DATASET CONTENT ▸

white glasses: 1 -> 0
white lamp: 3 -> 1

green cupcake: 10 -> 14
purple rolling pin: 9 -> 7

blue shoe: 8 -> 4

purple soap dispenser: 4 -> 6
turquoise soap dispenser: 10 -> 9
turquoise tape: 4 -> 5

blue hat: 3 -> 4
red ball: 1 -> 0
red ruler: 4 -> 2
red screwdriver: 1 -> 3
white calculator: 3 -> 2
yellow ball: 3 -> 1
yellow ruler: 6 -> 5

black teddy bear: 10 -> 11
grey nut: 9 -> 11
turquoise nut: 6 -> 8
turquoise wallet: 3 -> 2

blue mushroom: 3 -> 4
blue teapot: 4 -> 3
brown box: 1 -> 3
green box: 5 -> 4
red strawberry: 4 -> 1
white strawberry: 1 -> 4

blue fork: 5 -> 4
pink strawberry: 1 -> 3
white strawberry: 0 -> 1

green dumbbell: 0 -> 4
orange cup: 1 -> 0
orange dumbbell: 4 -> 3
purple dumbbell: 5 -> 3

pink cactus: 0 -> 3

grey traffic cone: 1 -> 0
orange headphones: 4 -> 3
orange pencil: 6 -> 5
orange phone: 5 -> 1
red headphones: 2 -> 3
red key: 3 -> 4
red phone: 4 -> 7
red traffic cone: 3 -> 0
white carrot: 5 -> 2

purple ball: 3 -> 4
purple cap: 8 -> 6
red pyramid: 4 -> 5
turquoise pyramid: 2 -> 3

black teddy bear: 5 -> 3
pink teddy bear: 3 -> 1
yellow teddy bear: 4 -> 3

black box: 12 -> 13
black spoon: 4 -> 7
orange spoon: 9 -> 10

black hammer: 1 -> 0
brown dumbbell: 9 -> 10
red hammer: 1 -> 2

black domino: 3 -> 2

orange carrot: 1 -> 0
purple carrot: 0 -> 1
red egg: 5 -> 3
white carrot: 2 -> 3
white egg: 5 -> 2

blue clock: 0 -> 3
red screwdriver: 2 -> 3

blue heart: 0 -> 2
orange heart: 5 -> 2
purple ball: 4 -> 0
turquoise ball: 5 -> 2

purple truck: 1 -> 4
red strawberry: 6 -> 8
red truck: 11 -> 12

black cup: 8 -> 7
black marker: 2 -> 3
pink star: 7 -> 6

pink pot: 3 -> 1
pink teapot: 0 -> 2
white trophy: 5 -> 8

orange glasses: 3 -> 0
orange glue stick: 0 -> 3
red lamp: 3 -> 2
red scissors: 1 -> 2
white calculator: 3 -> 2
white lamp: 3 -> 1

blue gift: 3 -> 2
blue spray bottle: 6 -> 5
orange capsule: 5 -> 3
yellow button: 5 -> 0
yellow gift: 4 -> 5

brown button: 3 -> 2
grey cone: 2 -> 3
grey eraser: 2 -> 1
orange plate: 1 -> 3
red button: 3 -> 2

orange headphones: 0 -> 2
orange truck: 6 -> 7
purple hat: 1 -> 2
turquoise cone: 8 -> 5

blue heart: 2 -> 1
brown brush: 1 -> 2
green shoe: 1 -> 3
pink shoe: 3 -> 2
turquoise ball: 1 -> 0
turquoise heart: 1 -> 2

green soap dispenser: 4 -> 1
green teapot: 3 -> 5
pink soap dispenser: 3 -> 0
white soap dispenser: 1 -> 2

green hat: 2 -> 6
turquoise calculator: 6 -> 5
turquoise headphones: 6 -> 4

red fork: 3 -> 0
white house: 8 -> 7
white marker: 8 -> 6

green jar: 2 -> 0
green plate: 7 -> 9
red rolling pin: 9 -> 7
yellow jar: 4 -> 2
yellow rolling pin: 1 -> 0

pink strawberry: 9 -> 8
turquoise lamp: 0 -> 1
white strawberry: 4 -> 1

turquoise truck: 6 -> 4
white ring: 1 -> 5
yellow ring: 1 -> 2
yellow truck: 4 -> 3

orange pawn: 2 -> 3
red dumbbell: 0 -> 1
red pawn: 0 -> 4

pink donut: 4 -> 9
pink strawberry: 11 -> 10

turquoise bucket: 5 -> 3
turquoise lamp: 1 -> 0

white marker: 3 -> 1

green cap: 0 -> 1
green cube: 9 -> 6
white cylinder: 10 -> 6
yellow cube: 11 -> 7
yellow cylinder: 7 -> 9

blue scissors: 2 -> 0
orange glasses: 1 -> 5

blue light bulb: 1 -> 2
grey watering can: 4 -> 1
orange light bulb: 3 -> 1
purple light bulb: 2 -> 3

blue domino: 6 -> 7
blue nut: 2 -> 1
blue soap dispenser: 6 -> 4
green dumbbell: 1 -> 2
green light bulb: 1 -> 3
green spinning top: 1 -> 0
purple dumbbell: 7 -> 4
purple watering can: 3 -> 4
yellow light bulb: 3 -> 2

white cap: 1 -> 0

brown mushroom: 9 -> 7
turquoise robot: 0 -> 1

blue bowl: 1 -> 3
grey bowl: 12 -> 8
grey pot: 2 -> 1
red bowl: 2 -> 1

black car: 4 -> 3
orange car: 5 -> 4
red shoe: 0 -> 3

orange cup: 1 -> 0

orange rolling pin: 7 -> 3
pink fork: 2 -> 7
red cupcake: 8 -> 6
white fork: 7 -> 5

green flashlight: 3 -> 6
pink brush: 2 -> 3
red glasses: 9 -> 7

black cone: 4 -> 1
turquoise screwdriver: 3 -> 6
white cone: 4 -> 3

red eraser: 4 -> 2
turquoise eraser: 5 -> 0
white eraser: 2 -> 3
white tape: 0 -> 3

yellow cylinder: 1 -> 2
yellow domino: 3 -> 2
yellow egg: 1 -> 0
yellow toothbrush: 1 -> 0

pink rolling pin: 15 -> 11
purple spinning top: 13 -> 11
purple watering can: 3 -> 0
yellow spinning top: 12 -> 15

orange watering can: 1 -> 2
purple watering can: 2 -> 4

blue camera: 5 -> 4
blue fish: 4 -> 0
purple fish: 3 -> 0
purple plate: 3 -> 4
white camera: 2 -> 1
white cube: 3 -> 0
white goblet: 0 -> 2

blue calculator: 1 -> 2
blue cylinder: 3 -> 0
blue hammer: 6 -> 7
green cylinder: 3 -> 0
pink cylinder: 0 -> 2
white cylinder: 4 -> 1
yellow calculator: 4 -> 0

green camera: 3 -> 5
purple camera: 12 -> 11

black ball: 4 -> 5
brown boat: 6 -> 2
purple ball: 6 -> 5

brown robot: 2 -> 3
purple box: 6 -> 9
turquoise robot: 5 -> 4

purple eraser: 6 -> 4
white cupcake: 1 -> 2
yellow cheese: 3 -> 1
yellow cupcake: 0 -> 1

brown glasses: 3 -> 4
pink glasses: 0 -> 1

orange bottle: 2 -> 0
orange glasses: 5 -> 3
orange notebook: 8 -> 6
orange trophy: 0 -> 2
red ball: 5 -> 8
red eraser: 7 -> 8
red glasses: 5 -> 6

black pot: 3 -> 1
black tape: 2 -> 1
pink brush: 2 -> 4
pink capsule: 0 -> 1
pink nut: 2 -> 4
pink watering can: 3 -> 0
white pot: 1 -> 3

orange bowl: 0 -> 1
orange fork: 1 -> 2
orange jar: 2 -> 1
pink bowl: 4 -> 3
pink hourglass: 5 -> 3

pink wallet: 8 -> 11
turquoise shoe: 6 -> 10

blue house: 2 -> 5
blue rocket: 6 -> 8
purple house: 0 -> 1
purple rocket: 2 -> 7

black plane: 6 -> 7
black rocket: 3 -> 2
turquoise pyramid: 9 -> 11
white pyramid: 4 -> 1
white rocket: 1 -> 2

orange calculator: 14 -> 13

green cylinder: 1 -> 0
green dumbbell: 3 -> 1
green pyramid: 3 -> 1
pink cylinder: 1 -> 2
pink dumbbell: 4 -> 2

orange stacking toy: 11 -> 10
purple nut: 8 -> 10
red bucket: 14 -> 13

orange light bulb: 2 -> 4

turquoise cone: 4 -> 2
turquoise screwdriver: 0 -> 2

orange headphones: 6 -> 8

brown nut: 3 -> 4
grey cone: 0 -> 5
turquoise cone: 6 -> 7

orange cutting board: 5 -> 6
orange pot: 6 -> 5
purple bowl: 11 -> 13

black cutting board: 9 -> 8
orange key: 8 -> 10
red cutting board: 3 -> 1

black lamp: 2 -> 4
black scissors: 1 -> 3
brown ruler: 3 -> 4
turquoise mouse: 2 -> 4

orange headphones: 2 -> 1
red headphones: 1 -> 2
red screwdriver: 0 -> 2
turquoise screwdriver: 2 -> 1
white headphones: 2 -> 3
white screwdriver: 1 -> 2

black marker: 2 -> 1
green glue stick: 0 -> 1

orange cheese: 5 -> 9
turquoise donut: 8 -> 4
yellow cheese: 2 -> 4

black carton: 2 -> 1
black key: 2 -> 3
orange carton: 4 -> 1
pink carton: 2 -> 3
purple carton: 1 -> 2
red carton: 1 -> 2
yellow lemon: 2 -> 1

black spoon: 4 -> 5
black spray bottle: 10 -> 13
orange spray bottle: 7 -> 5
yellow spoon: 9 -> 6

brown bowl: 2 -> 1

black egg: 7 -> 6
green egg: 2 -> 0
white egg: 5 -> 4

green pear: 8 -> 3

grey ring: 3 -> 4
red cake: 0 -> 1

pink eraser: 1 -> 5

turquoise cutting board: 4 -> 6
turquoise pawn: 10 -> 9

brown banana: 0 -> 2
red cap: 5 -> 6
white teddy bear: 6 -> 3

DIRECTIONS FOR THIS TASK ▸
Using the listing, filter for "tape" and return the matching lines.

ANSWER SPACE ▸
turquoise tape: 4 -> 5
white tape: 0 -> 3
black tape: 2 -> 1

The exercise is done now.